**Task details**
Retype every entry exactly, character for character.

Top of Source material

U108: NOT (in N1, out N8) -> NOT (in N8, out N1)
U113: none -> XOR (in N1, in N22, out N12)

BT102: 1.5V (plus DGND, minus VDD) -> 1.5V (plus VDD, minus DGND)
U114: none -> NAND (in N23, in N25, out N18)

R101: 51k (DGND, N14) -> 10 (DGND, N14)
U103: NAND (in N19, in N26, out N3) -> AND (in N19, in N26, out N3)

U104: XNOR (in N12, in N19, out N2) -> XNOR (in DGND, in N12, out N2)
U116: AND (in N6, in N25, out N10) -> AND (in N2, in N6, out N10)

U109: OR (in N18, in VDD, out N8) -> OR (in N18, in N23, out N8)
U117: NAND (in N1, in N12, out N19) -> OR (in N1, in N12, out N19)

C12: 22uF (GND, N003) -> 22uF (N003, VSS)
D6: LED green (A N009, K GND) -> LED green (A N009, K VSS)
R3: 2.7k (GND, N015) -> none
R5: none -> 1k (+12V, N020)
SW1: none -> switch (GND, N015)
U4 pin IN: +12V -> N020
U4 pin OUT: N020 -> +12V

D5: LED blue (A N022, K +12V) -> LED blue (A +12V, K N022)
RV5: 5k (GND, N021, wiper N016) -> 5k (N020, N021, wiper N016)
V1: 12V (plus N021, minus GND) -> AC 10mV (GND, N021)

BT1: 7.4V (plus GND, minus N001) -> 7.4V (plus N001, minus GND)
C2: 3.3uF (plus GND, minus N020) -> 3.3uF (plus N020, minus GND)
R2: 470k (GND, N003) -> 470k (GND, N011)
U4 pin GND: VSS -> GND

Bottom of Source material

**Written answer**
U108: NOT (in N1, out N8) -> NOT (in N8, out N1)
U113: none -> XOR (in N1, in N22, out N12)

BT102: 1.5V (plus DGND, minus VDD) -> 1.5V (plus VDD, minus DGND)
U114: none -> NAND (in N23, in N25, out N18)

R101: 51k (DGND, N14) -> 10 (DGND, N14)
U103: NAND (in N19, in N26, out N3) -> AND (in N19, in N26, out N3)

U104: XNOR (in N12, in N19, out N2) -> XNOR (in DGND, in N12, out N2)
U116: AND (in N6, in N25, out N10) -> AND (in N2, in N6, out N10)

U109: OR (in N18, in VDD, out N8) -> OR (in N18, in N23, out N8)
U117: NAND (in N1, in N12, out N19) -> OR (in N1, in N12, out N19)

C12: 22uF (GND, N003) -> 22uF (N003, VSS)
D6: LED green (A N009, K GND) -> LED green (A N009, K VSS)
R3: 2.7k (GND, N015) -> none
R5: none -> 1k (+12V, N020)
SW1: none -> switch (GND, N015)
U4 pin IN: +12V -> N020
U4 pin OUT: N020 -> +12V

D5: LED blue (A N022, K +12V) -> LED blue (A +12V, K N022)
RV5: 5k (GND, N021, wiper N016) -> 5k (N020, N021, wiper N016)
V1: 12V (plus N021, minus GND) -> AC 10mV (GND, N021)

BT1: 7.4V (plus GND, minus N001) -> 7.4V (plus N001, minus GND)
C2: 3.3uF (plus GND, minus N020) -> 3.3uF (plus N020, minus GND)
R2: 470k (GND, N003) -> 470k (GND, N011)
U4 pin GND: VSS -> GND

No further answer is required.